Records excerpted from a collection
BEGIN

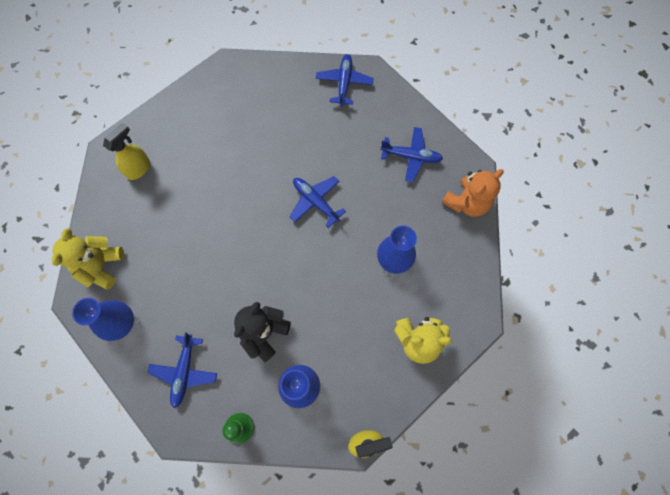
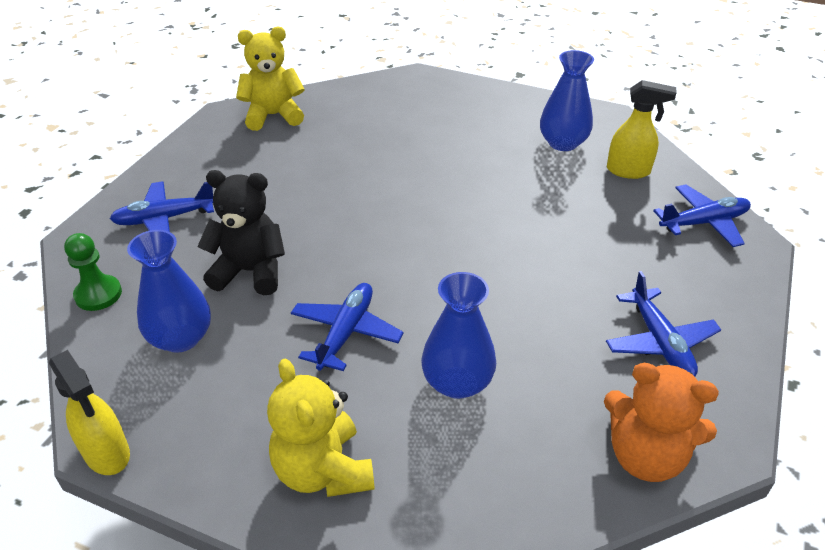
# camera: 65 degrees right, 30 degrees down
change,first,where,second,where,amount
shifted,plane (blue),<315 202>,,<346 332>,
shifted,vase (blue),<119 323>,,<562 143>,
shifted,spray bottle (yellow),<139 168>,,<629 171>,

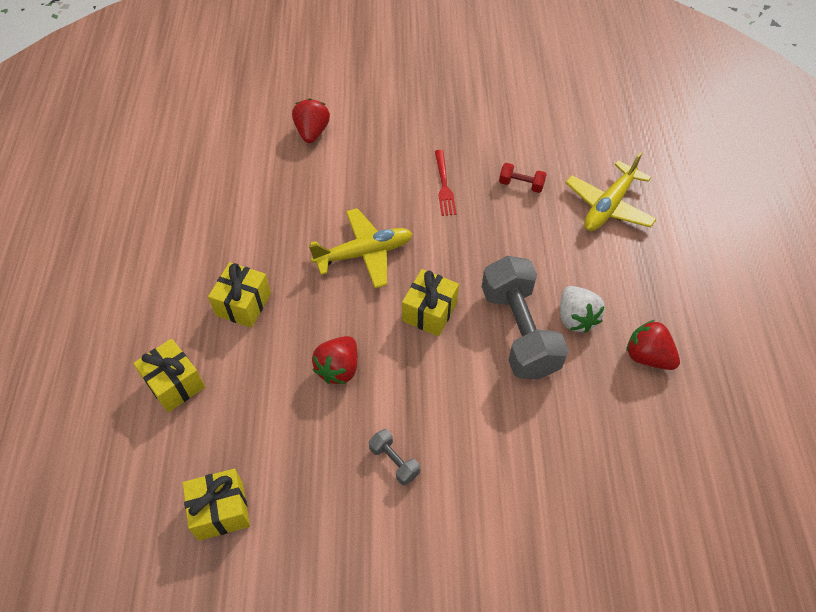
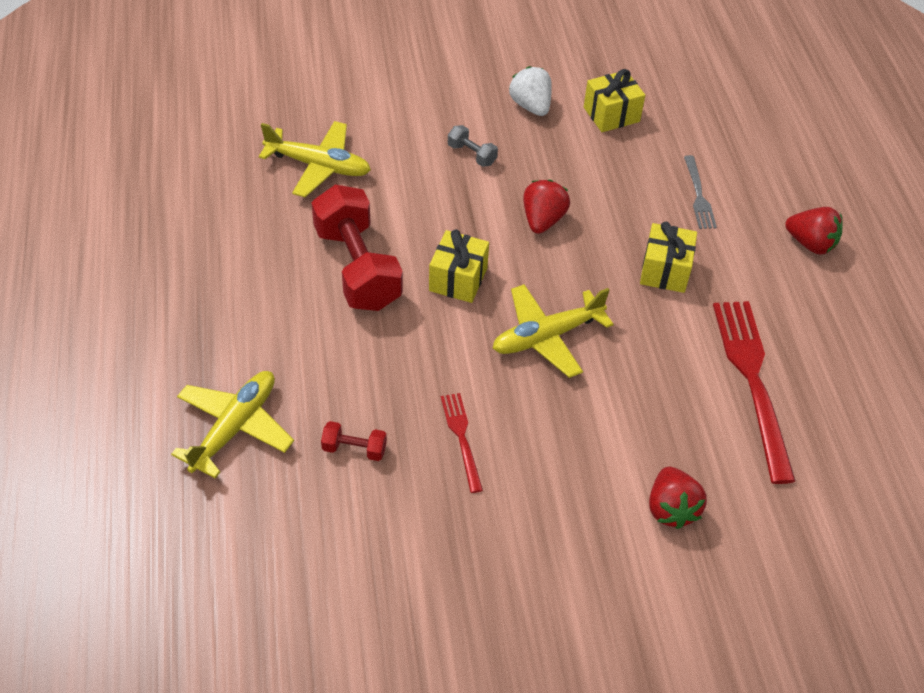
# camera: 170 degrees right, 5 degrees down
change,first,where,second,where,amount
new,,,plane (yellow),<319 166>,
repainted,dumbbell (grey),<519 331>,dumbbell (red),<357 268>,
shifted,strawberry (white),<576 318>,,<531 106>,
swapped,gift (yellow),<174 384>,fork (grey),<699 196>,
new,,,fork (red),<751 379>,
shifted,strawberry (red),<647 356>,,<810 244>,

END

REQUIRED ACTION: Reproduce every record word for word. The copy must contain no pictures.

OUTPUT BELOW:
# camera: 65 degrees right, 30 degrees down
change,first,where,second,where,amount
shifted,plane (blue),<315 202>,,<346 332>,
shifted,vase (blue),<119 323>,,<562 143>,
shifted,spray bottle (yellow),<139 168>,,<629 171>,

# camera: 170 degrees right, 5 degrees down
change,first,where,second,where,amount
new,,,plane (yellow),<319 166>,
repainted,dumbbell (grey),<519 331>,dumbbell (red),<357 268>,
shifted,strawberry (white),<576 318>,,<531 106>,
swapped,gift (yellow),<174 384>,fork (grey),<699 196>,
new,,,fork (red),<751 379>,
shifted,strawberry (red),<647 356>,,<810 244>,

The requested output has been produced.